• _Exercise prompt_
In the listing, locate the line containing "black square: (190, 673)", then quote it and all following lines exactly. Omit pictures.

· · · ·

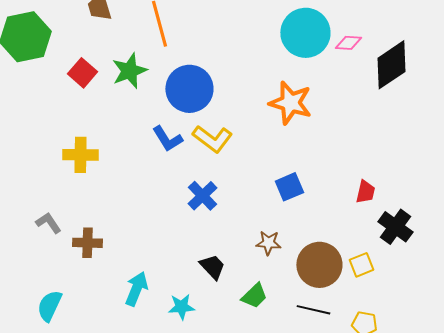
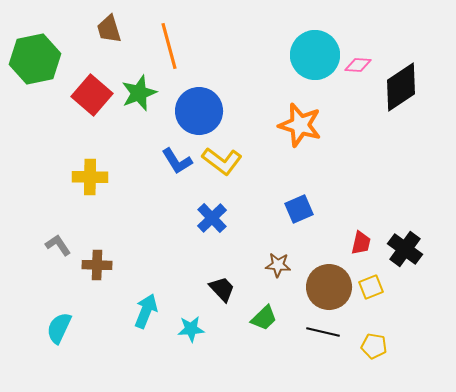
red square: (82, 73) -> (92, 95), size x1.4
red trapezoid: (365, 192) -> (361, 243), moved

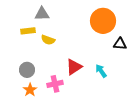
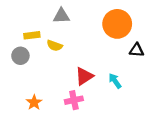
gray triangle: (42, 14) -> (61, 16), moved
gray circle: (27, 70) -> (20, 56), moved
pink cross: (55, 84) -> (74, 100), moved

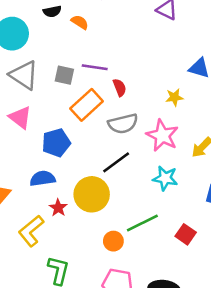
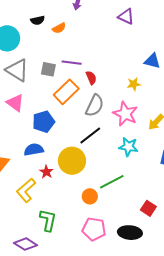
orange semicircle: (80, 22) -> (59, 28), turned 120
gray semicircle: (123, 124) -> (95, 105), turned -50
red square: (186, 234) -> (148, 208), moved

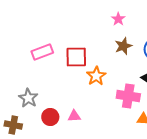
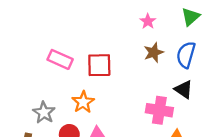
pink rectangle: (42, 52) -> (60, 59), turned 45
orange star: (96, 76) -> (83, 102), moved

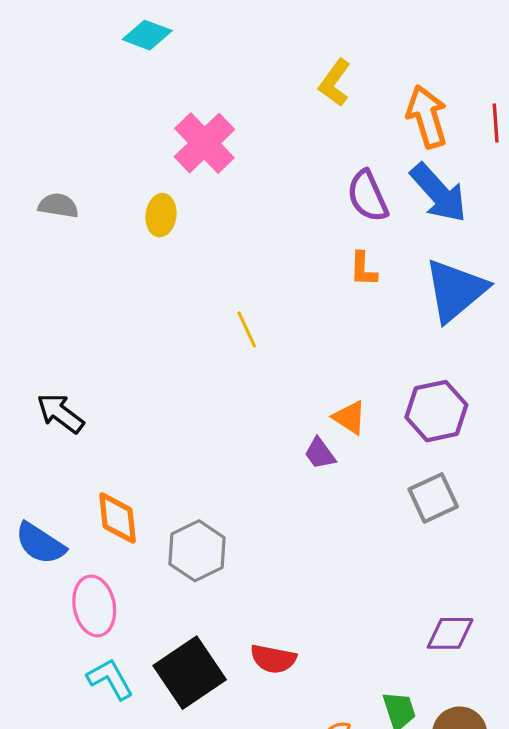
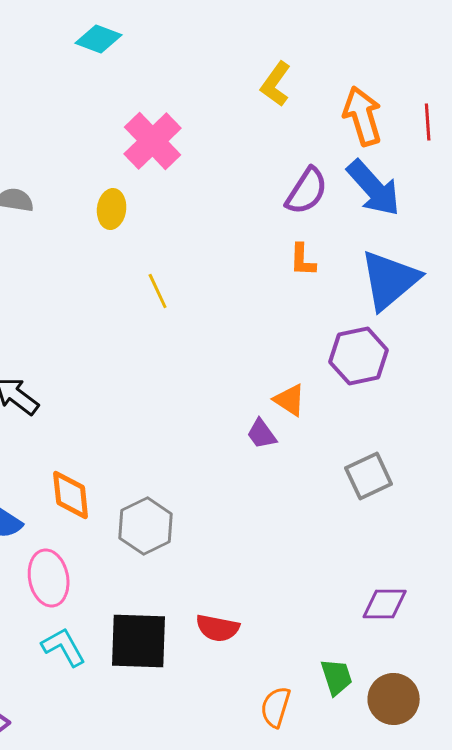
purple semicircle: (368, 196) -> (307, 191), turned -123
yellow line: (247, 329) -> (158, 291), moved
purple hexagon: (436, 411) -> (359, 356), moved
black square: (190, 673) -> (139, 641), turned 36

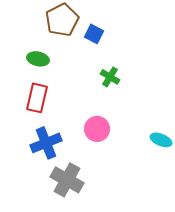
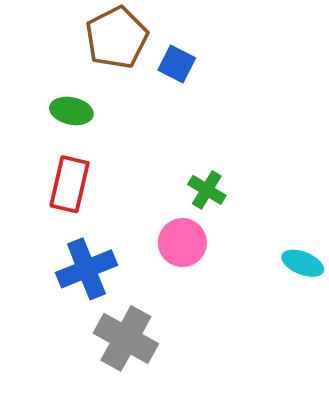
green cross: (110, 77) -> (207, 190), moved

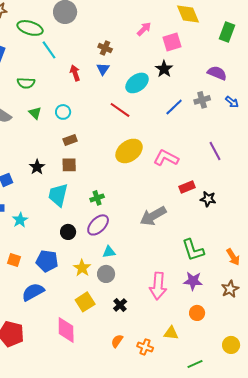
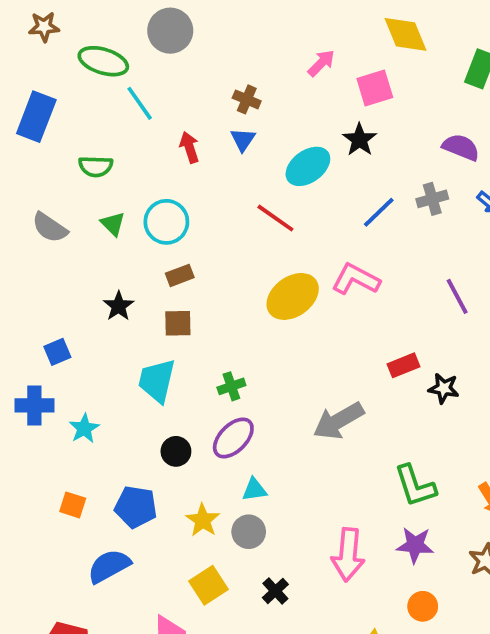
cyan circle: (63, 112) -> (166, 222), size x1.5
pink L-shape: (166, 158) -> (356, 279), moved
black star: (37, 167) -> (119, 306), moved

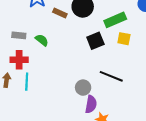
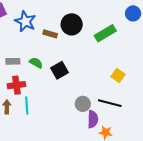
yellow square: (124, 39) -> (118, 76), moved, turned 32
black square: (95, 41) -> (60, 70), moved
black line: (111, 76) -> (110, 103), moved

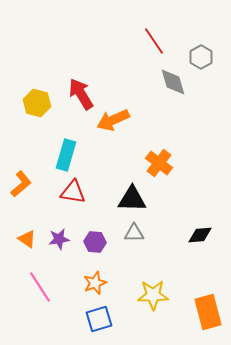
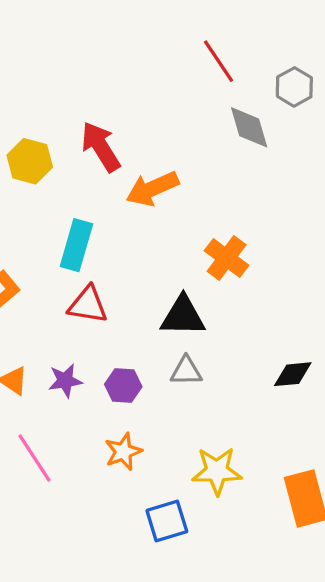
blue square: (99, 319) -> (167, 521), moved

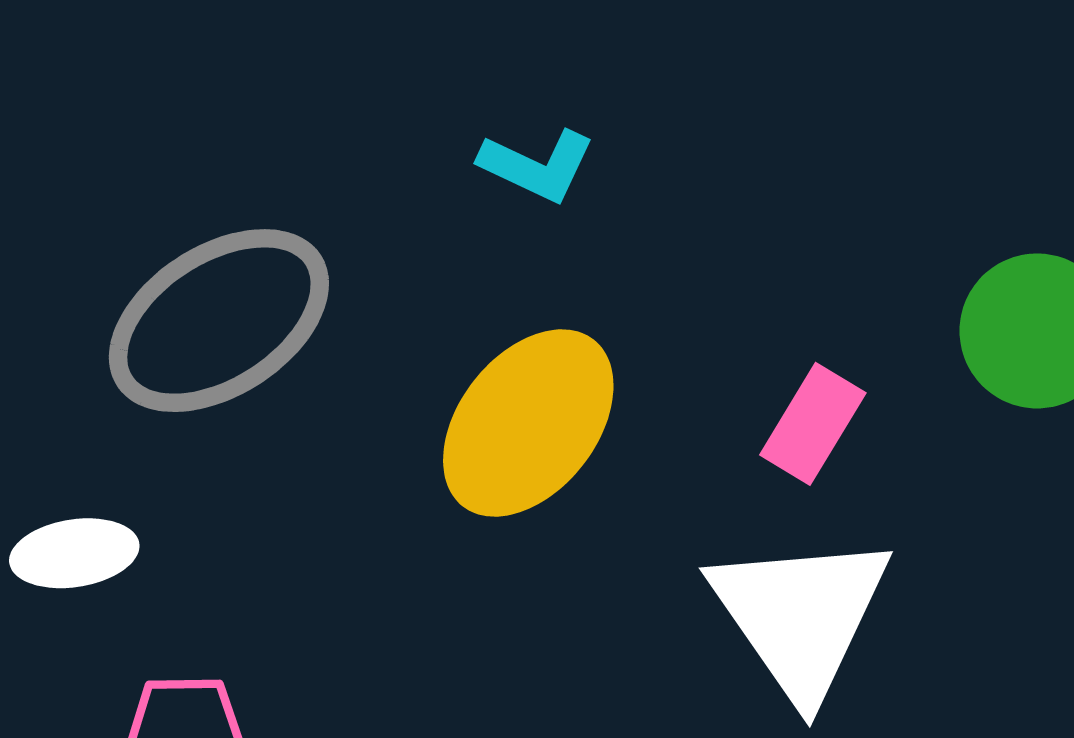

· · · ·

• _Your response_
black square: (190, 673) -> (139, 641), turned 36

green cross: (110, 77) -> (207, 190), moved

cyan circle: (63, 112) -> (166, 222), size x1.5
pink L-shape: (166, 158) -> (356, 279), moved
black star: (37, 167) -> (119, 306), moved

yellow square: (124, 39) -> (118, 76), moved, turned 32
black square: (95, 41) -> (60, 70), moved
black line: (111, 76) -> (110, 103), moved

blue square: (99, 319) -> (167, 521), moved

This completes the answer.